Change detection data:
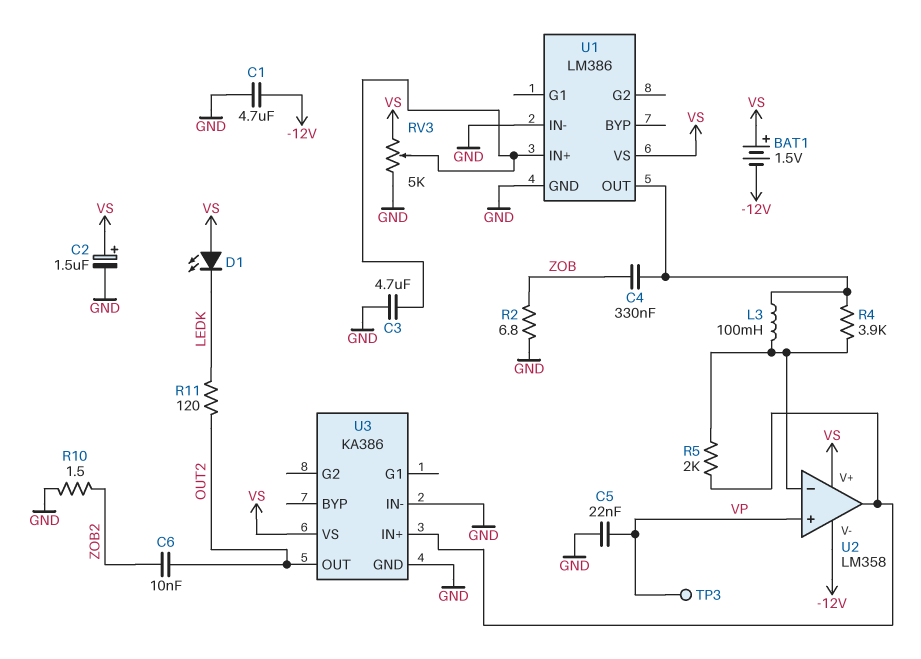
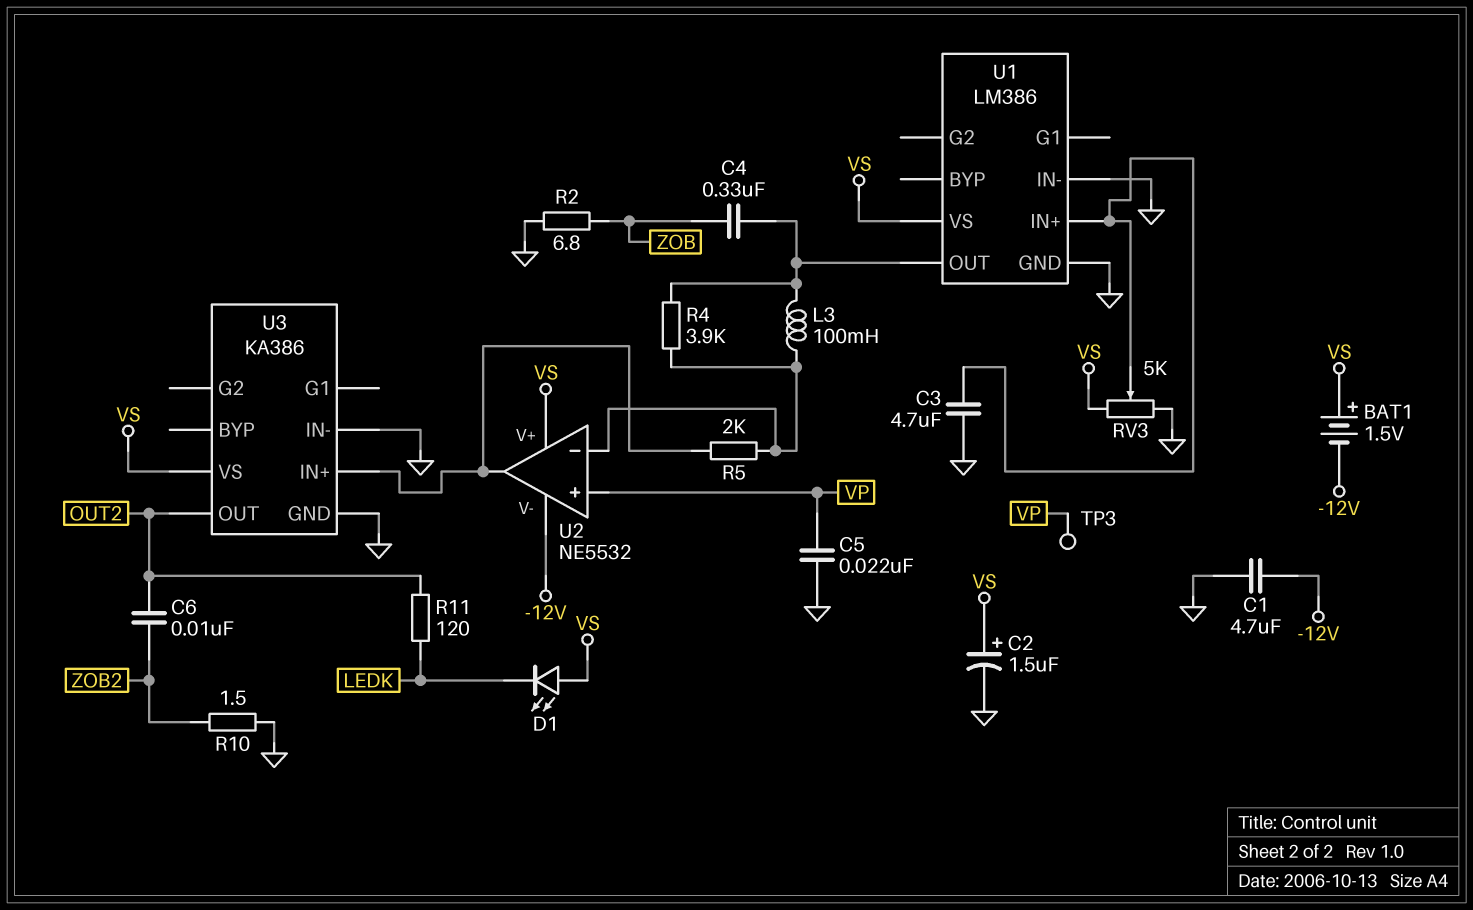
U2: LM358 -> NE5532

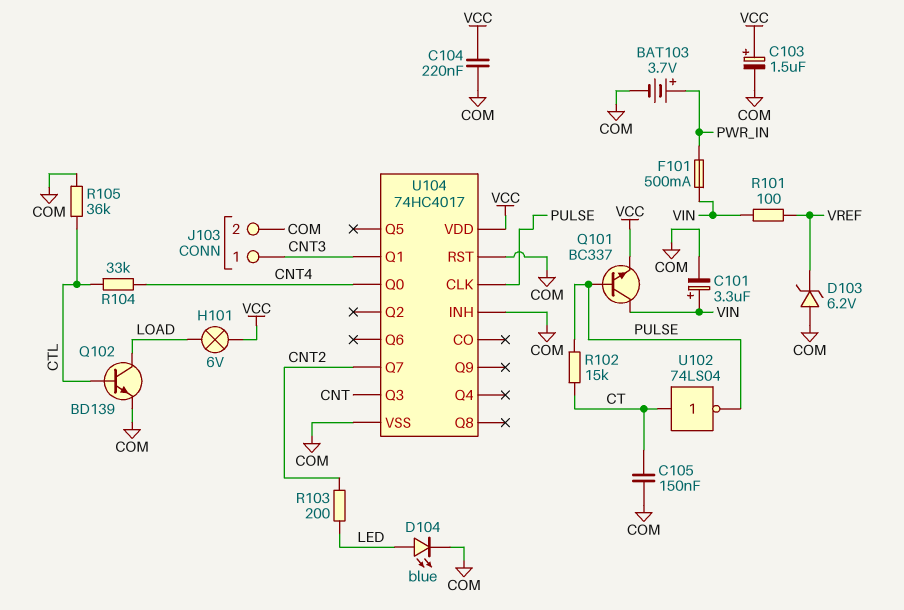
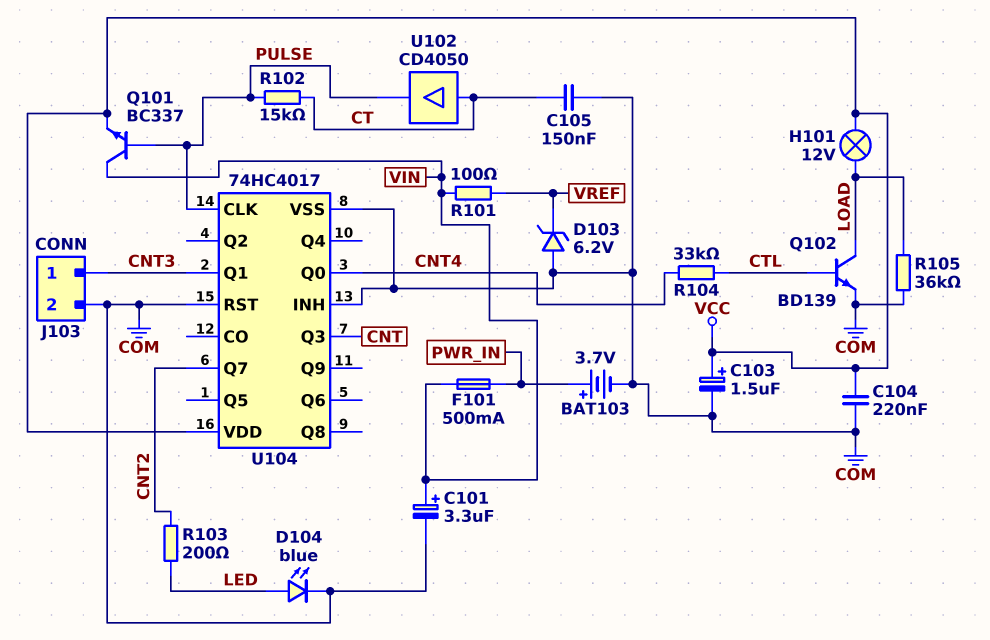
H101: lamp 6V (LOAD, VCC) -> lamp 12V (LOAD, VCC)
R105: 36k (COM, CTL) -> 36k (COM, LOAD)
U102: NOT 74LS04 (in CT, out PULSE) -> buffer CD4050 (in CT, out PULSE)

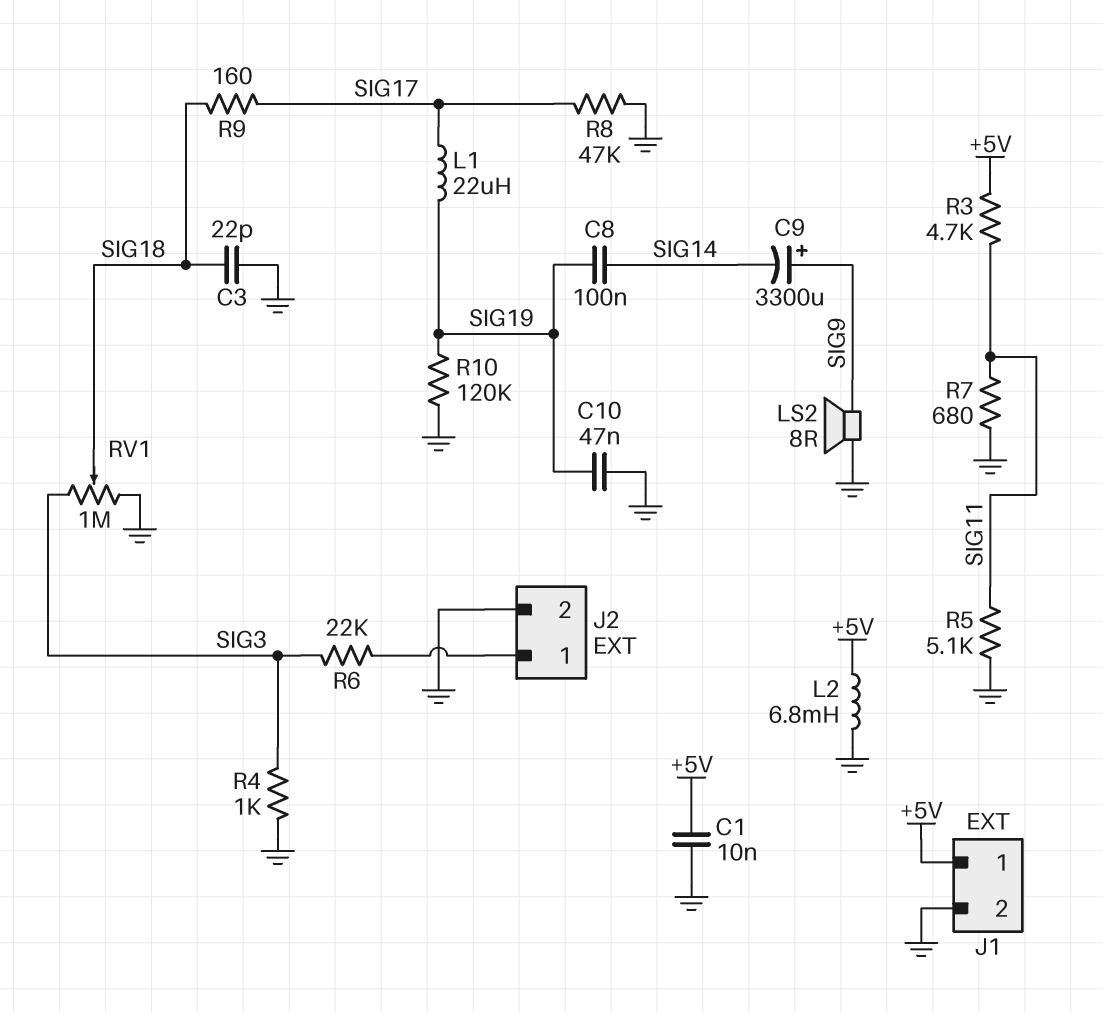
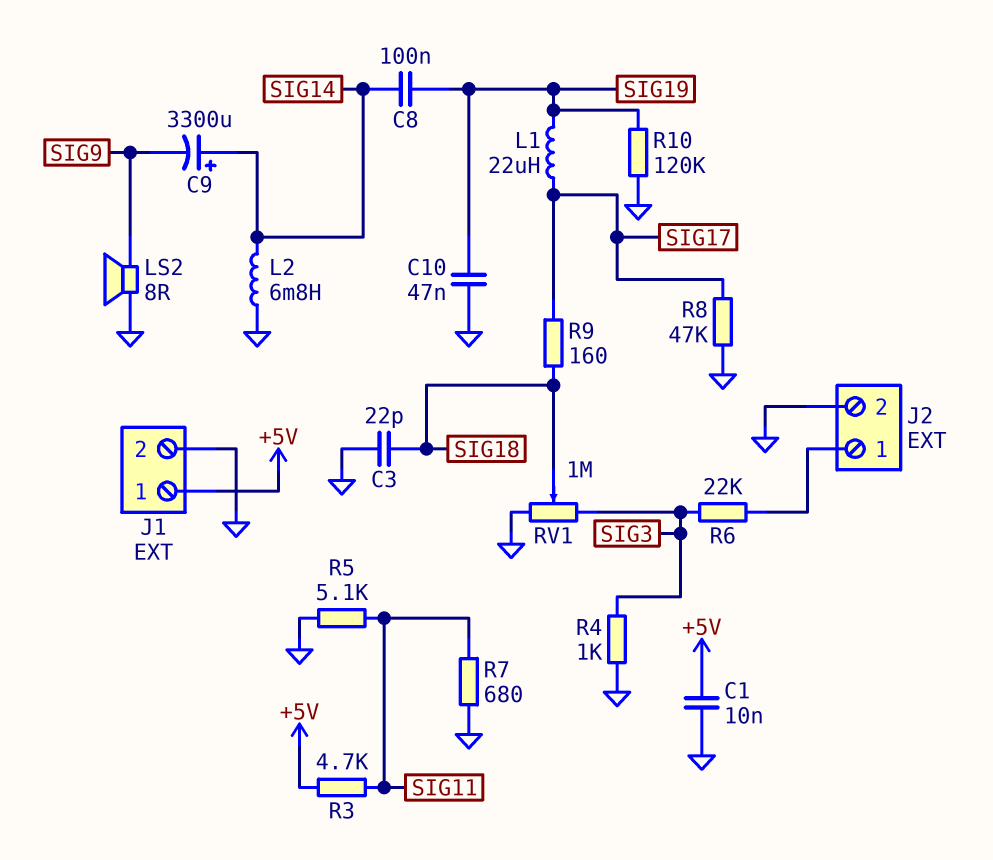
C9: 3300uF (plus SIG9, minus SIG14) -> 3300uF (plus SIG14, minus SIG9)
L2: 6.8mH (+5V, GND) -> 6.8mH (GND, SIG14)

EXERCISE GOAL -
Report all lines of the data above that include the string "LOAD".

OUTPUT OF THE TASK -
H101: lamp 6V (LOAD, VCC) -> lamp 12V (LOAD, VCC)
R105: 36k (COM, CTL) -> 36k (COM, LOAD)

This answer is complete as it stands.